* Activity
Using the word "DIGITS" as the filter, copy each matching line from the records.

*** Records for the task

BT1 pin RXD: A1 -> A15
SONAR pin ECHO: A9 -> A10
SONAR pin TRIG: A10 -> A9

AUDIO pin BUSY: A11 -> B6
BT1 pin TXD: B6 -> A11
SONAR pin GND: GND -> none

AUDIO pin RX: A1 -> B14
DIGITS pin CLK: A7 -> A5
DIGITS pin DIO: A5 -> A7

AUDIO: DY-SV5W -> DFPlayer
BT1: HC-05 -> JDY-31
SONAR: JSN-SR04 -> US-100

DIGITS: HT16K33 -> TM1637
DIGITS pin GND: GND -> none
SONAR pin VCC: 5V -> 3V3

******

* Output of the task
DIGITS pin CLK: A7 -> A5
DIGITS pin DIO: A5 -> A7
DIGITS: HT16K33 -> TM1637
DIGITS pin GND: GND -> none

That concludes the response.